Assignment – Leave the pictures in the listing below aside and reproduce exactly the lines starting with the one with "camera: 110 degrees right, 10 degrees up" and going on through the one with "(951, 174) = (962, 232): none -> red duck", both ends included.

Data for processing –
===

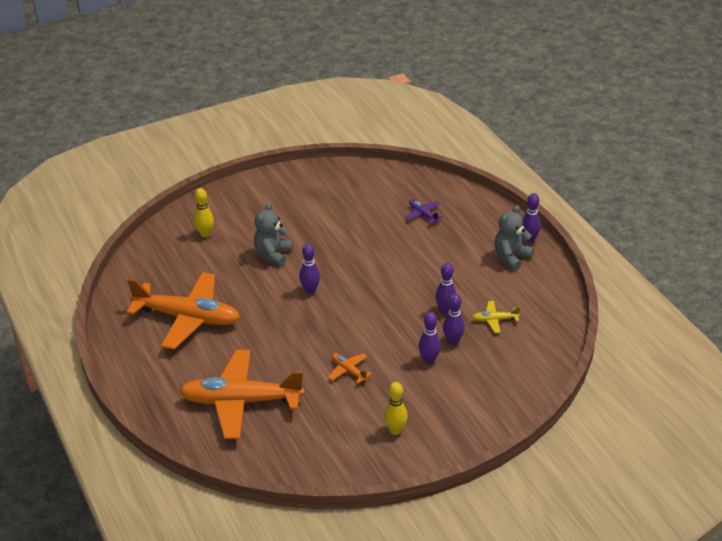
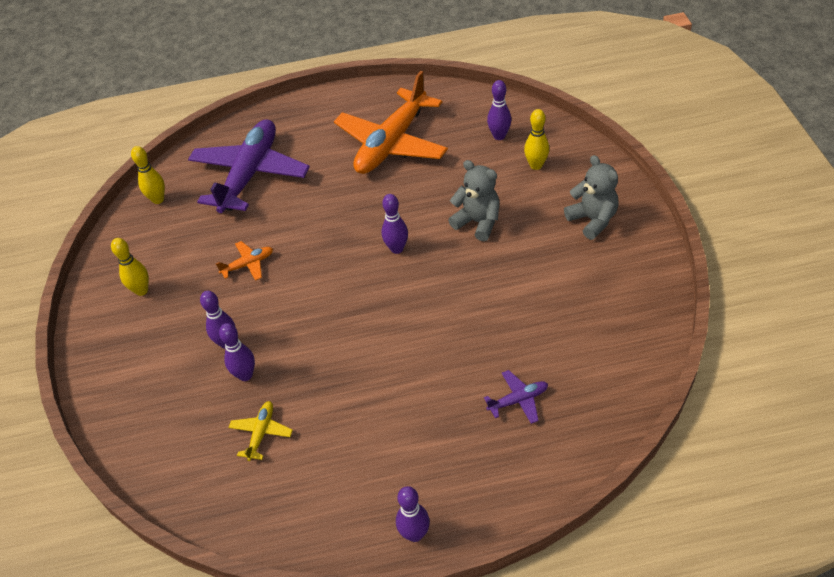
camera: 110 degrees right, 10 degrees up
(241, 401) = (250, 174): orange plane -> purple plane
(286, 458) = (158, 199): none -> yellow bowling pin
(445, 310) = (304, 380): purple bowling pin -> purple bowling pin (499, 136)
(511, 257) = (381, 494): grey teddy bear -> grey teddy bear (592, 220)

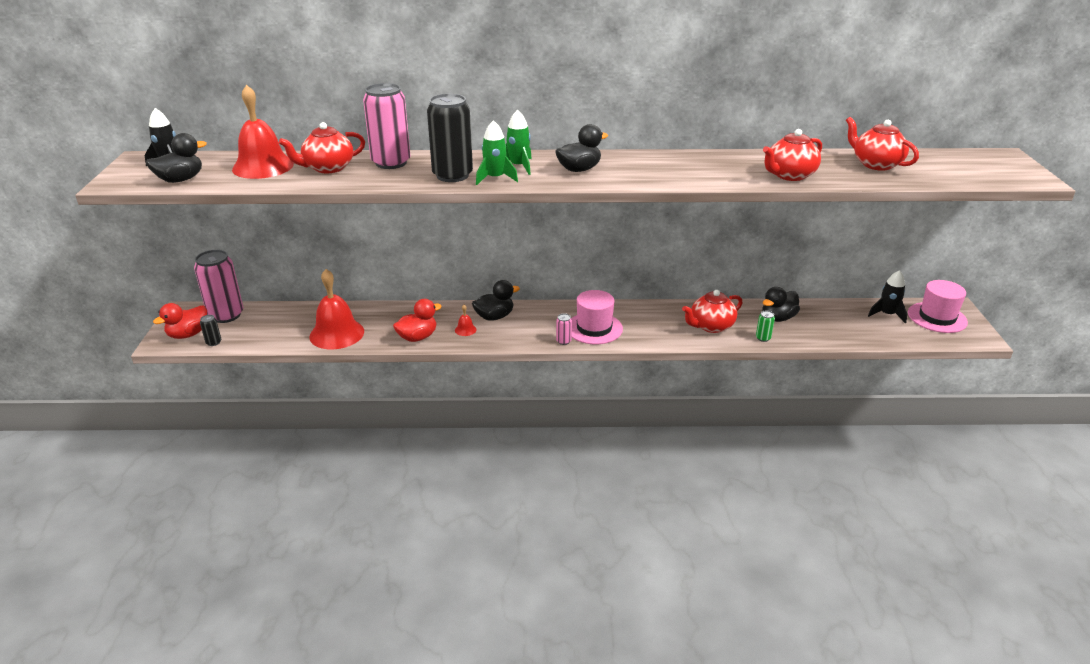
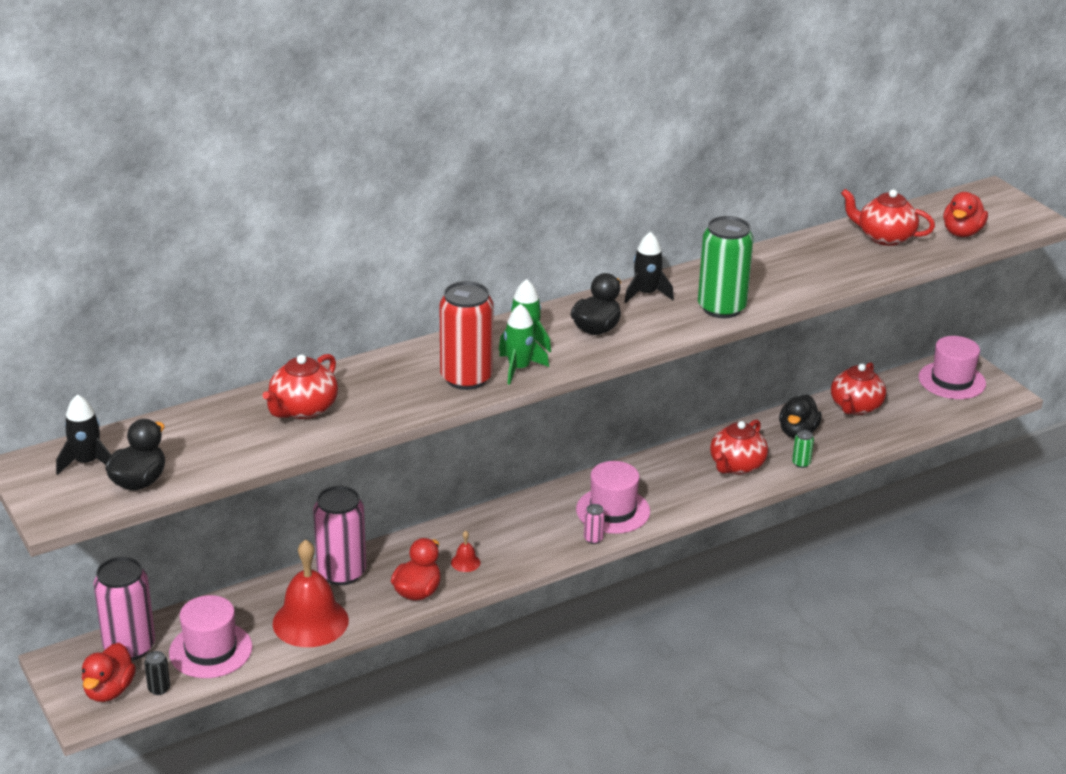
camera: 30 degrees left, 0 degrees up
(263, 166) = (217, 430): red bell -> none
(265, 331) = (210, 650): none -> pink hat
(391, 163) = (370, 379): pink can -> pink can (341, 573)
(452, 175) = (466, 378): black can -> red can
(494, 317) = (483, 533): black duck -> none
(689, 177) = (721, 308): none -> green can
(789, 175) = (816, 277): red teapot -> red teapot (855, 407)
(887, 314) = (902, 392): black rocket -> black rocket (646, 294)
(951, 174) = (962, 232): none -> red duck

===

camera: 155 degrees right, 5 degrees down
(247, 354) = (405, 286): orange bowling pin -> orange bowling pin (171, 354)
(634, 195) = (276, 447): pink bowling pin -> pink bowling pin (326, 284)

===

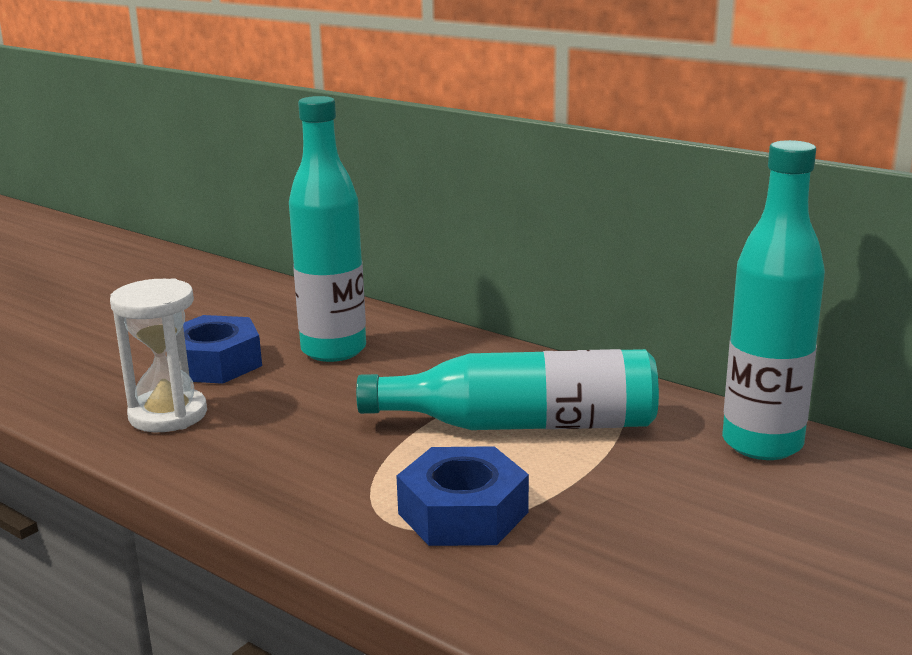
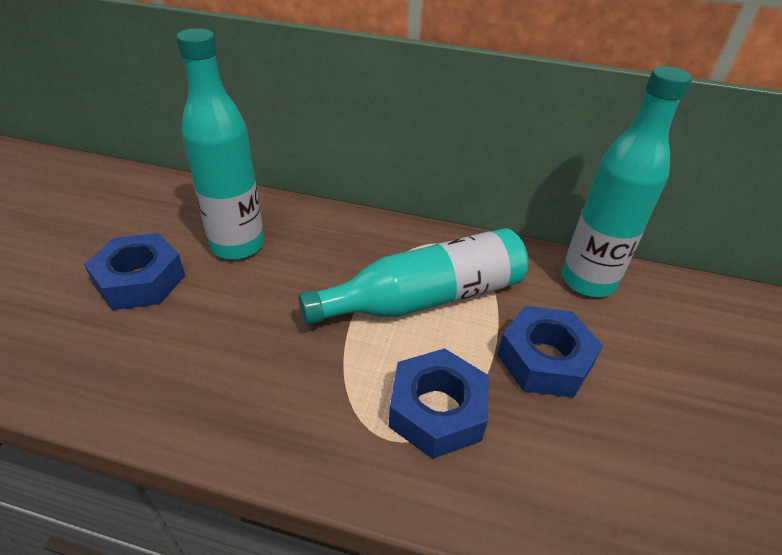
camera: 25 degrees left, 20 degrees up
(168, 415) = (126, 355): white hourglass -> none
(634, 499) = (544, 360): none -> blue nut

===

Expected answer –
camera: 110 degrees right, 10 degrees up
(241, 401) = (250, 174): orange plane -> purple plane
(286, 458) = (158, 199): none -> yellow bowling pin
(445, 310) = (304, 380): purple bowling pin -> purple bowling pin (499, 136)
(511, 257) = (381, 494): grey teddy bear -> grey teddy bear (592, 220)

camera: 30 degrees left, 0 degrees up
(263, 166) = (217, 430): red bell -> none
(265, 331) = (210, 650): none -> pink hat
(391, 163) = (370, 379): pink can -> pink can (341, 573)
(452, 175) = (466, 378): black can -> red can
(494, 317) = (483, 533): black duck -> none
(689, 177) = (721, 308): none -> green can
(789, 175) = (816, 277): red teapot -> red teapot (855, 407)
(887, 314) = (902, 392): black rocket -> black rocket (646, 294)
(951, 174) = (962, 232): none -> red duck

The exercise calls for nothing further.